■ **WORK REQUEST**: Scan the entries below for the word "cylinder", then copy each line that holds it.

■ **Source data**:
=== Begin Enclosure ===
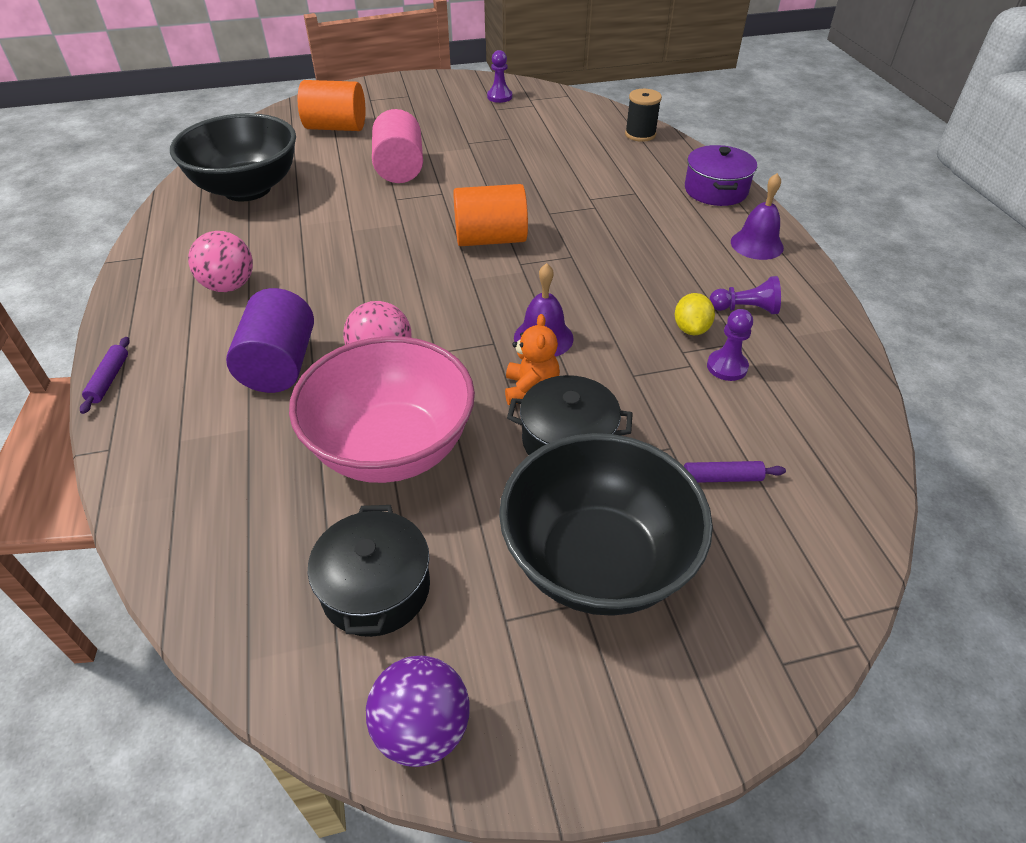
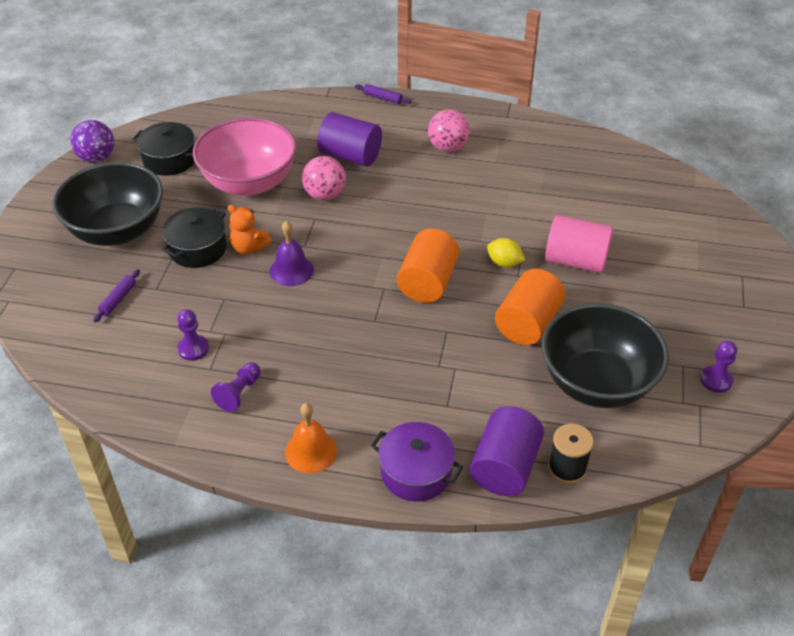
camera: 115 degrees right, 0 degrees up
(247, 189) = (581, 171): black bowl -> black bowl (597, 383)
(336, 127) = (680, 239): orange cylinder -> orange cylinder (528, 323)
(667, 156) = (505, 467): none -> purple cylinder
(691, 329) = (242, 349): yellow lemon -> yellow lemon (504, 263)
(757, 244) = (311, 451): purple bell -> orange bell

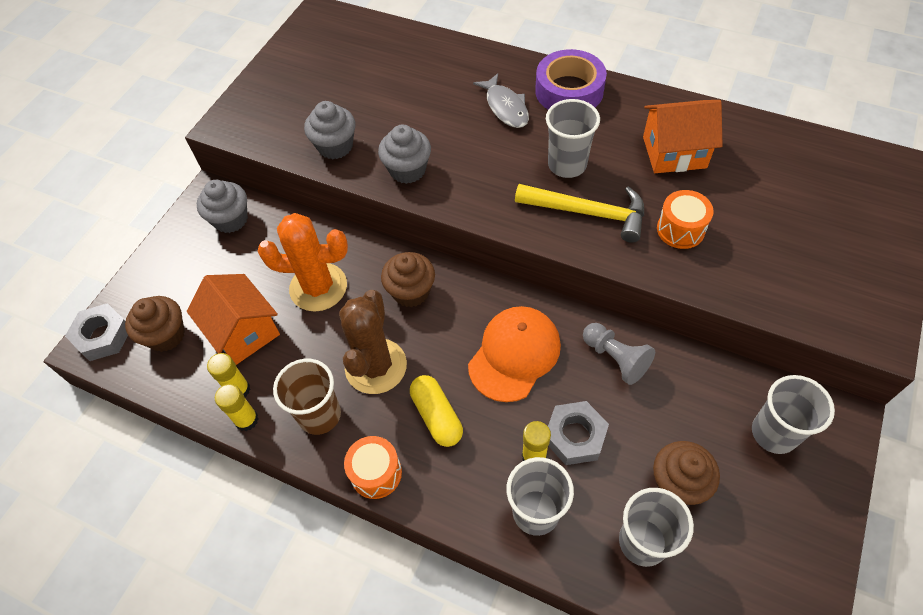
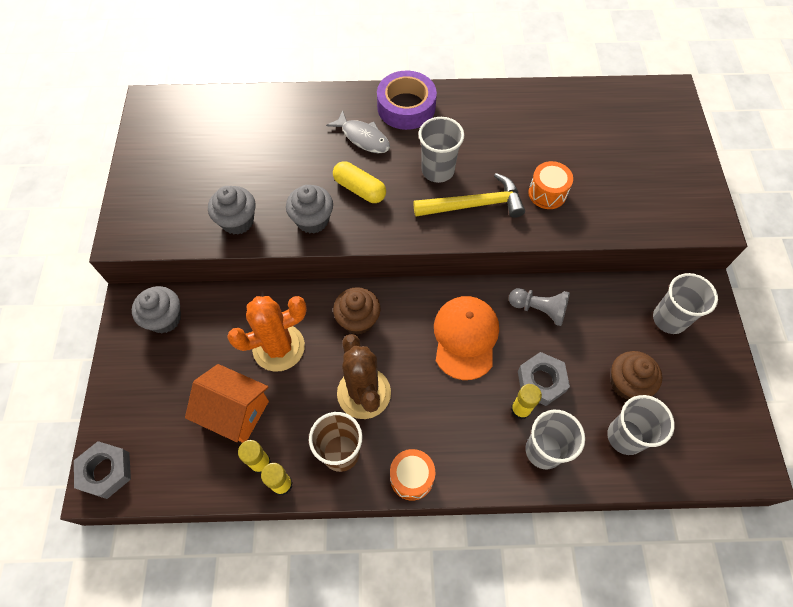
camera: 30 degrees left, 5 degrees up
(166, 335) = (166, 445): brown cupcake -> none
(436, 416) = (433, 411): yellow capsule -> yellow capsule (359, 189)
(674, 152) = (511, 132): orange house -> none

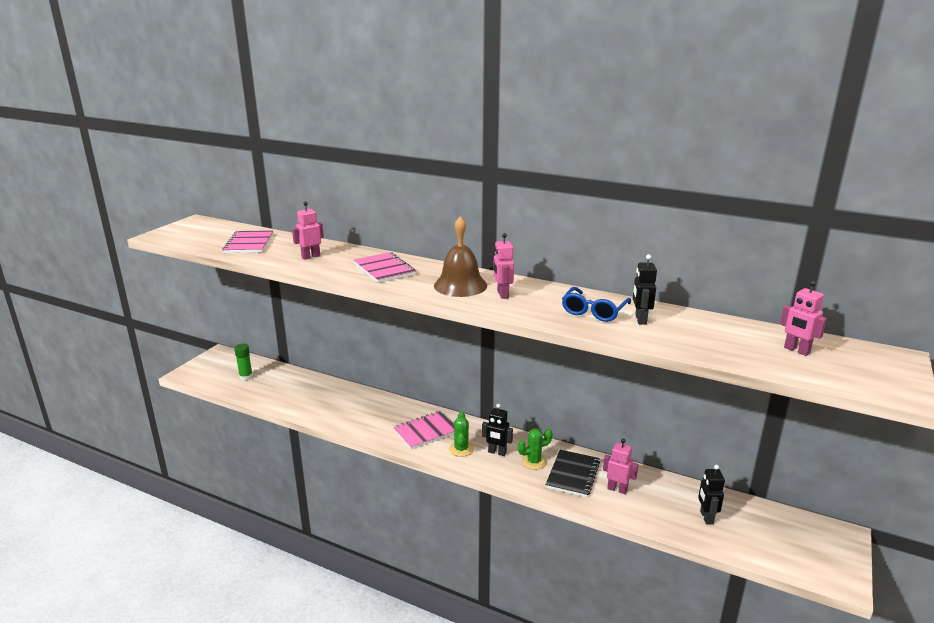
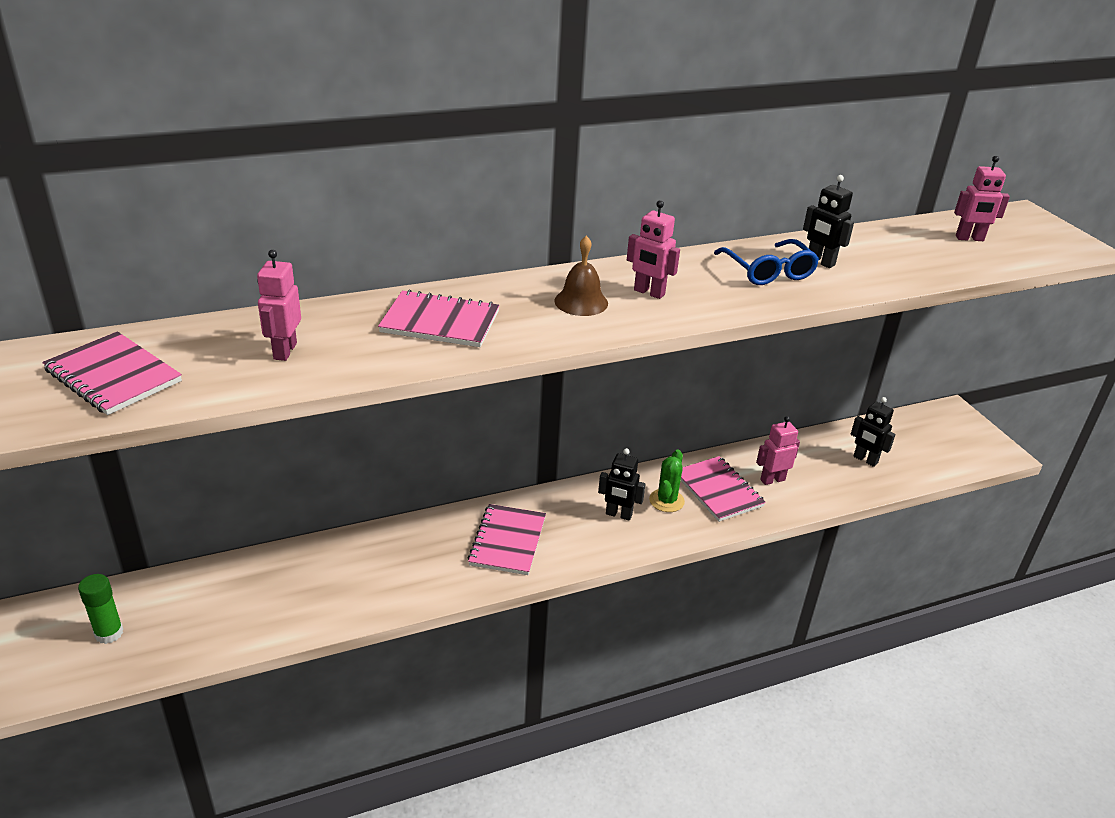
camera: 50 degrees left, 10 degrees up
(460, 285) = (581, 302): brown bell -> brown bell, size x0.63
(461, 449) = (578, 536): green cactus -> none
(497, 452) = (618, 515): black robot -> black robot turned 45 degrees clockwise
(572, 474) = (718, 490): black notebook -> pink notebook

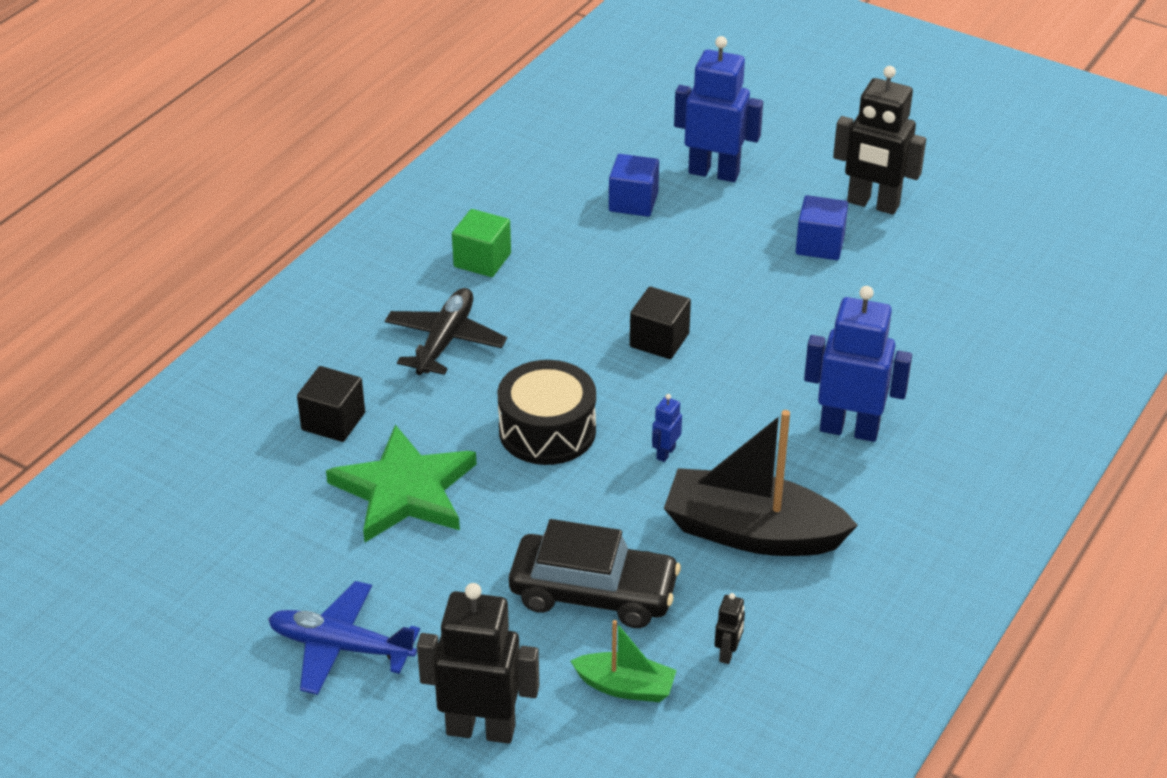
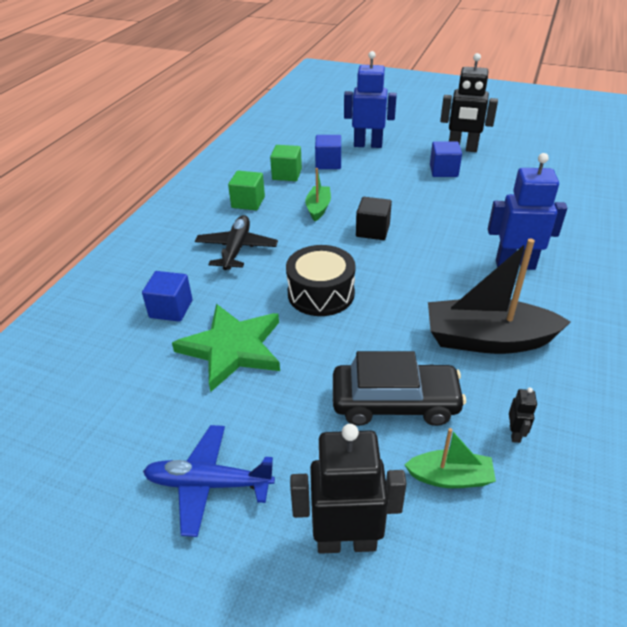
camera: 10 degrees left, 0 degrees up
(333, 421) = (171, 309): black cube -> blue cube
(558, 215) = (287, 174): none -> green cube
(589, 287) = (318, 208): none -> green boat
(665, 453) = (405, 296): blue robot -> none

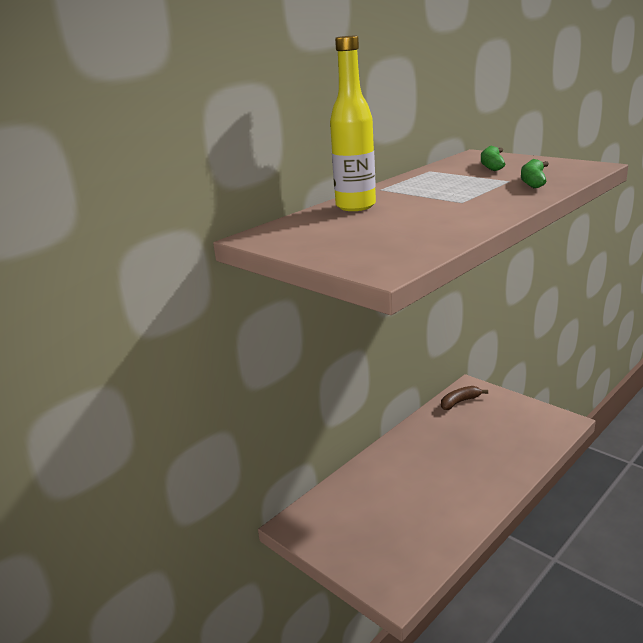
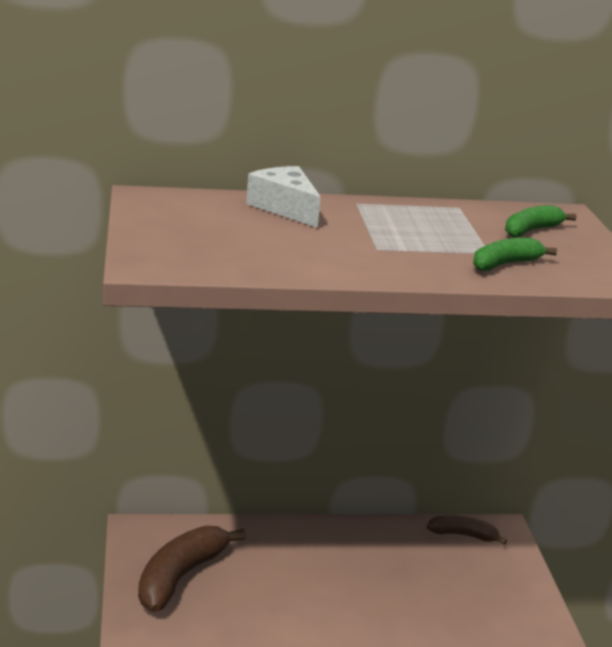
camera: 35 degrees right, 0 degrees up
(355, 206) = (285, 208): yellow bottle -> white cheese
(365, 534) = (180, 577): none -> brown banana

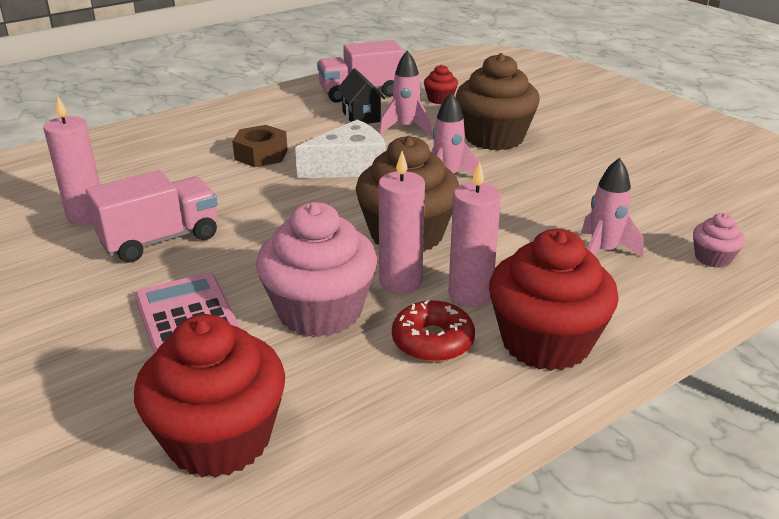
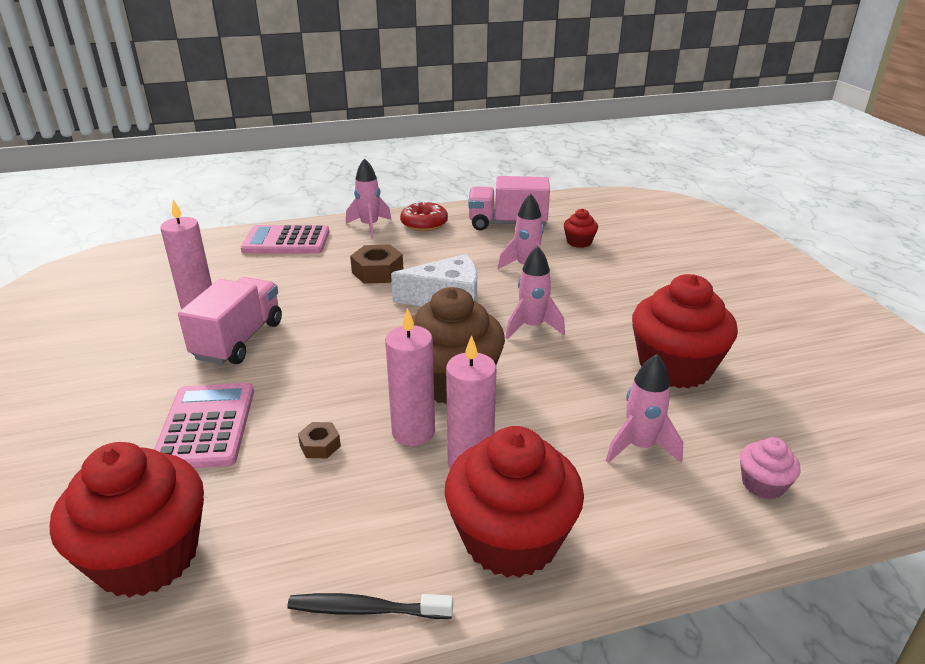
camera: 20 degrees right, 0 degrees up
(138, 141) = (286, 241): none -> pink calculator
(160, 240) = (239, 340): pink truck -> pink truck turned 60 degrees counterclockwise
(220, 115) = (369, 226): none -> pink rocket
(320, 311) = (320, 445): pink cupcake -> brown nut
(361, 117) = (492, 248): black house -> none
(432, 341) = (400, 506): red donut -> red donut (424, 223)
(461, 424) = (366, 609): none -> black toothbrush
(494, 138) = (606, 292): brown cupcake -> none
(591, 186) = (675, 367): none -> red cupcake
=== End Enclosure ===
■ **TASK RESULT**:
(336, 127) = (680, 239): orange cylinder -> orange cylinder (528, 323)
(667, 156) = (505, 467): none -> purple cylinder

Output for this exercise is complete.